◆ Exercise goal
Transcribe word for word the lines below from the line with "IC24: buffer 74LS07" through the line with "S1: button (+12V, N_11)", ends included.

◆ Supplied records
"""

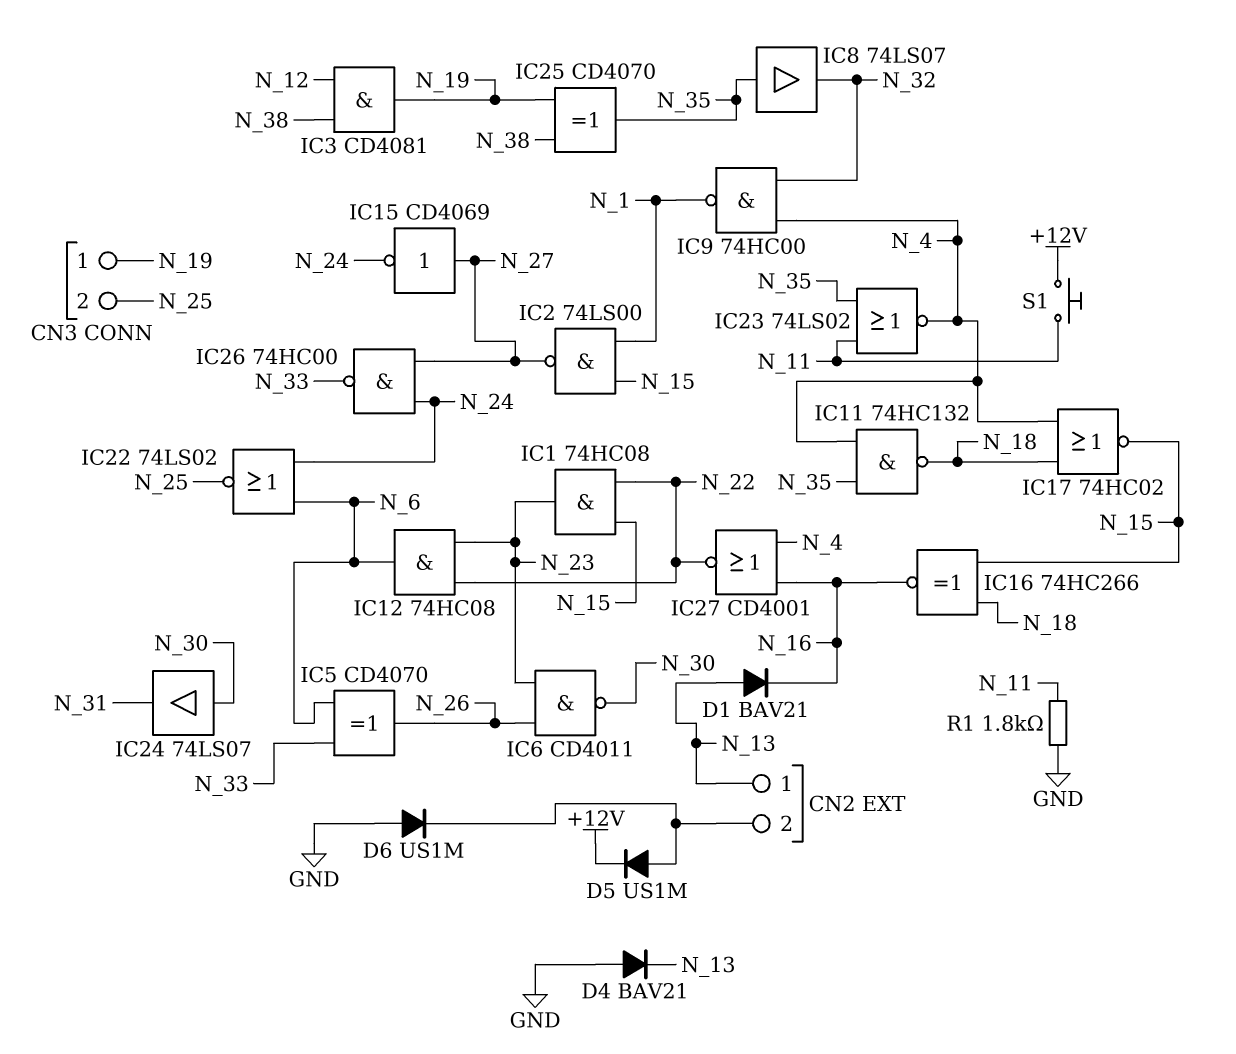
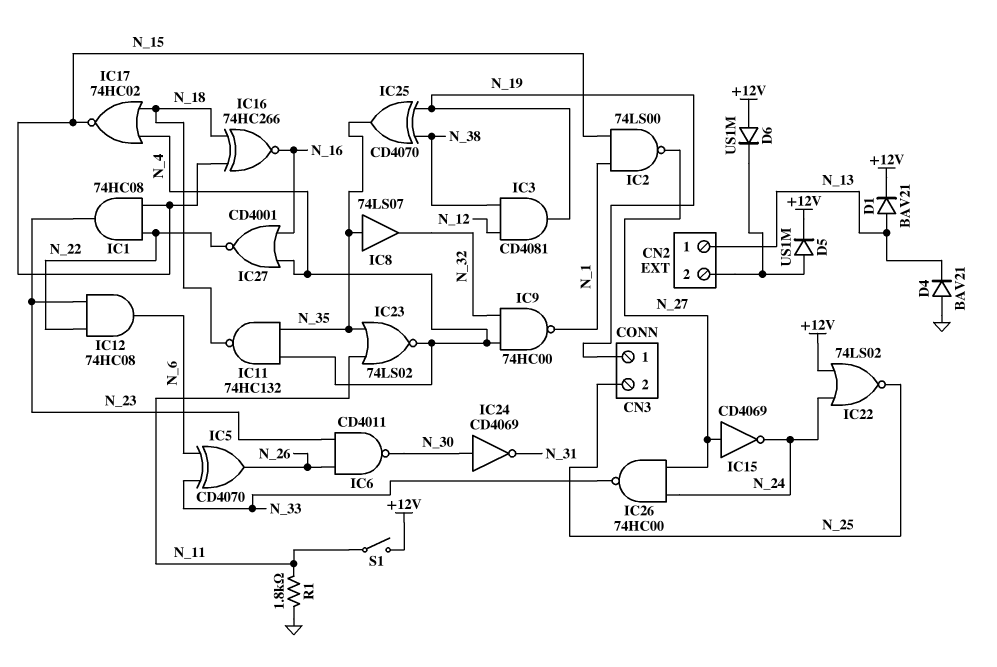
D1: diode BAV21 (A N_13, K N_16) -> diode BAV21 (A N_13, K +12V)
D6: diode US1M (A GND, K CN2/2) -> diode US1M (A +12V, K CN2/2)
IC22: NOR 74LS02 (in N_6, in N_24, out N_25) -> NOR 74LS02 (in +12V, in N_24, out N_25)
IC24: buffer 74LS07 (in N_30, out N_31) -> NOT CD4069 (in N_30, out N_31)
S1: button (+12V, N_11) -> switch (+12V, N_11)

"""
"""

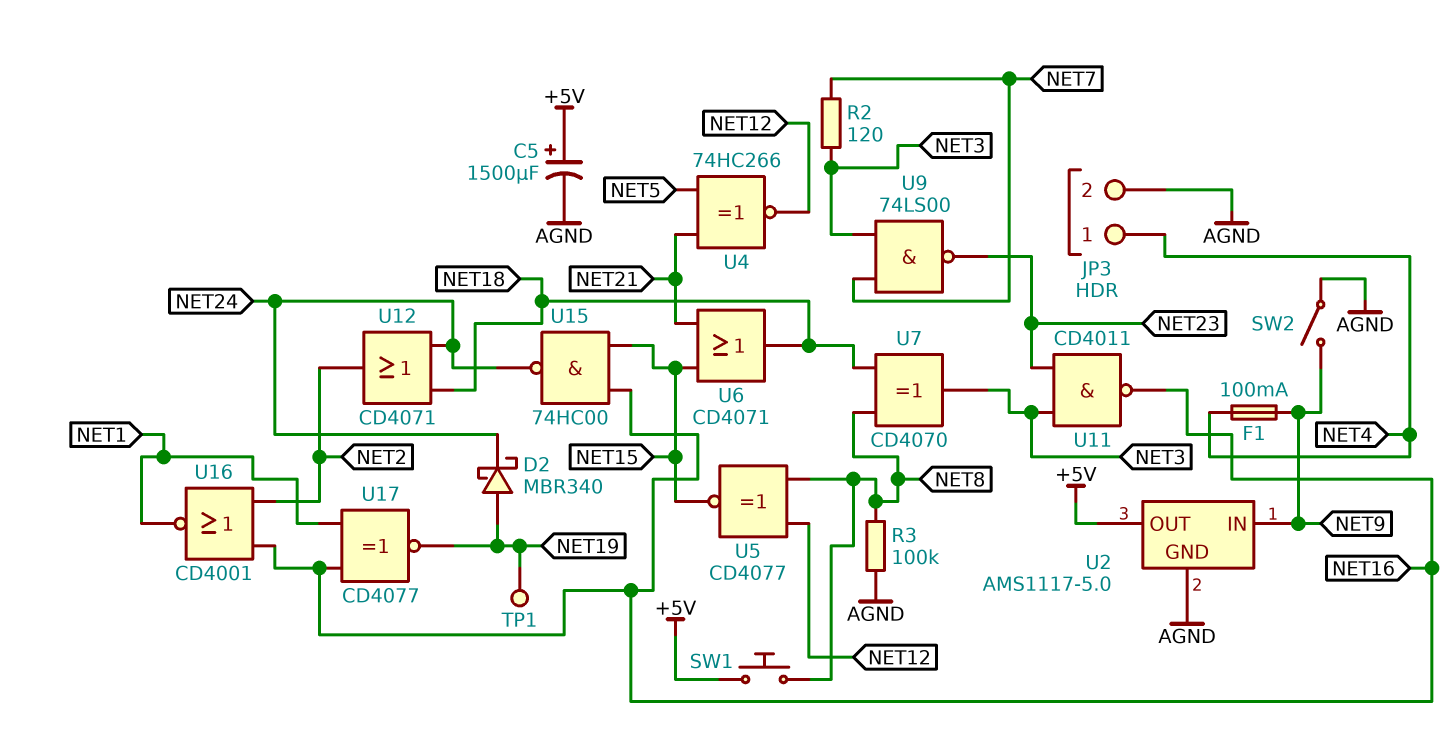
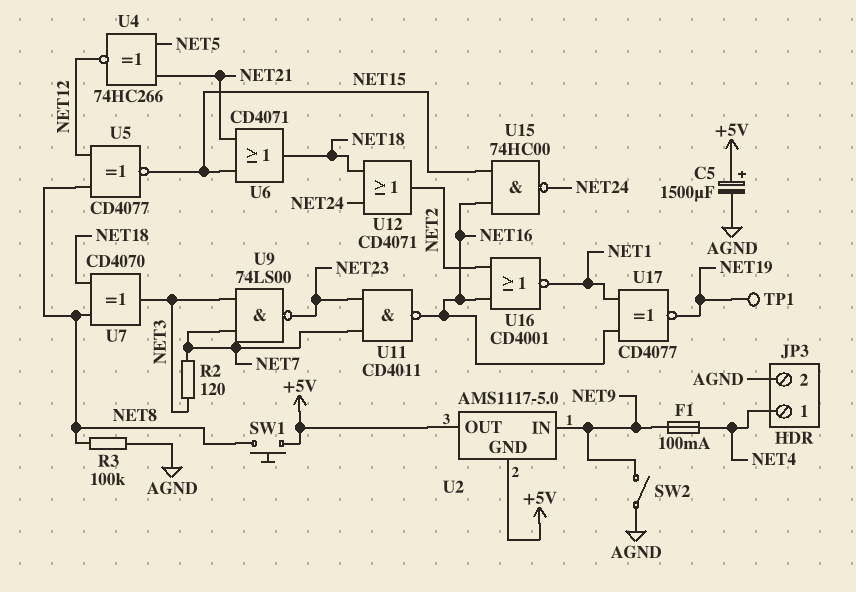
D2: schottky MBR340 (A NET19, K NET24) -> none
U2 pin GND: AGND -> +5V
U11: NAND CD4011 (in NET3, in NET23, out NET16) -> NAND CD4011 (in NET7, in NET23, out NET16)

"""

◆ Exercise answer
IC24: buffer 74LS07 (in N_30, out N_31) -> NOT CD4069 (in N_30, out N_31)
S1: button (+12V, N_11) -> switch (+12V, N_11)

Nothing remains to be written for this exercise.